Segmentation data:
>>>>
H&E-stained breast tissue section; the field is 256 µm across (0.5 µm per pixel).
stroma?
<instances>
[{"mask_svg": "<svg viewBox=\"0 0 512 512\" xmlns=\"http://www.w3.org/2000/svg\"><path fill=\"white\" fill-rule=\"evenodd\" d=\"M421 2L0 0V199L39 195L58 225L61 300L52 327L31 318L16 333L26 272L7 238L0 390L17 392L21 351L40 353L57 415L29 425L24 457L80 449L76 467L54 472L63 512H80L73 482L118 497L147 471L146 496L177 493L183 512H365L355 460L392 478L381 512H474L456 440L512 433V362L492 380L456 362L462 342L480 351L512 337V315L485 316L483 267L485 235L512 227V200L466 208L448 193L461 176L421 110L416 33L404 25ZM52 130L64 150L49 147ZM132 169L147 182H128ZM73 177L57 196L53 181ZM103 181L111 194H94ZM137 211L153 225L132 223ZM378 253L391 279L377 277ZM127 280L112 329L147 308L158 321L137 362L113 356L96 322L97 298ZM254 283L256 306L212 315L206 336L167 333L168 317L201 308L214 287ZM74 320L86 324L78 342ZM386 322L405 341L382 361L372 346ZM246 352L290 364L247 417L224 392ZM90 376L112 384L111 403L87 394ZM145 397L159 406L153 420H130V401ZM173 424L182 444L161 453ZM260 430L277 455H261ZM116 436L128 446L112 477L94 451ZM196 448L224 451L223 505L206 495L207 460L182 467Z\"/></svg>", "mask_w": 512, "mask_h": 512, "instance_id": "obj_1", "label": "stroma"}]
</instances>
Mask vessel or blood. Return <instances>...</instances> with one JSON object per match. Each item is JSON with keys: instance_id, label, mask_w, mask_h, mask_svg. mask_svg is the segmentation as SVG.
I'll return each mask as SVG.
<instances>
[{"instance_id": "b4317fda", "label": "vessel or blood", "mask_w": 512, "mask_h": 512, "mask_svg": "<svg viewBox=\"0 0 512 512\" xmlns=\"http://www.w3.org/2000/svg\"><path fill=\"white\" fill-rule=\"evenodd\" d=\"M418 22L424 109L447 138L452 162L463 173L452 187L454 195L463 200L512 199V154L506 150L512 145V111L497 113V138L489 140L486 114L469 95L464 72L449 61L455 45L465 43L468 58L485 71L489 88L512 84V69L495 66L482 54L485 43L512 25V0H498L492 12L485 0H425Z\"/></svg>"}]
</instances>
<<<<
- _WORK INSTRUCTIONS_
Each line above must be reproduced exactly as it stands.

- _CORRECT OUTPUT_
H&E-stained breast tissue section; the field is 256 µm across (0.5 µm per pixel).
stroma?
<instances>
[{"mask_svg": "<svg viewBox=\"0 0 512 512\" xmlns=\"http://www.w3.org/2000/svg\"><path fill=\"white\" fill-rule=\"evenodd\" d=\"M421 2L0 0V199L39 195L58 225L61 300L52 327L31 318L16 333L26 272L7 238L0 390L17 392L21 351L40 353L57 415L29 425L24 457L80 449L76 467L54 472L63 512H80L73 482L118 497L147 471L146 496L177 493L183 512H365L355 460L392 478L381 512H474L456 440L512 433V362L492 380L456 362L462 342L480 351L512 337V315L485 316L483 267L485 235L512 227V200L466 208L448 193L461 176L421 110L416 33L404 25ZM52 130L64 150L49 147ZM132 169L147 182H128ZM73 177L57 196L53 181ZM103 181L111 194H94ZM137 211L153 225L132 223ZM378 253L391 279L377 277ZM127 280L112 329L147 308L158 321L137 362L113 356L96 322L97 298ZM254 283L256 306L212 315L206 336L167 333L168 317L201 308L214 287ZM74 320L86 324L78 342ZM386 322L405 341L382 361L372 346ZM246 352L290 364L247 417L224 392ZM90 376L112 384L111 403L87 394ZM145 397L159 406L153 420H130V401ZM173 424L182 444L161 453ZM260 430L277 455H261ZM116 436L128 446L112 477L94 451ZM196 448L224 451L223 505L206 495L207 460L182 467Z\"/></svg>", "mask_w": 512, "mask_h": 512, "instance_id": "obj_1", "label": "stroma"}]
</instances>
Mask vessel or blood. Return <instances>...</instances> with one JSON object per match. Each item is JSON with keys: instance_id, label, mask_w, mask_h, mask_svg. mask_svg is the segmentation as SVG.
I'll return each mask as SVG.
<instances>
[{"instance_id": "b4317fda", "label": "vessel or blood", "mask_w": 512, "mask_h": 512, "mask_svg": "<svg viewBox=\"0 0 512 512\" xmlns=\"http://www.w3.org/2000/svg\"><path fill=\"white\" fill-rule=\"evenodd\" d=\"M418 22L424 109L447 138L452 162L463 173L452 187L454 195L463 200L512 199V154L506 150L512 145V111L497 113V138L489 140L486 114L469 95L464 72L449 61L455 45L465 43L468 58L485 71L489 88L512 84V69L495 66L482 54L485 43L512 25V0H498L492 12L485 0H425Z\"/></svg>"}]
</instances>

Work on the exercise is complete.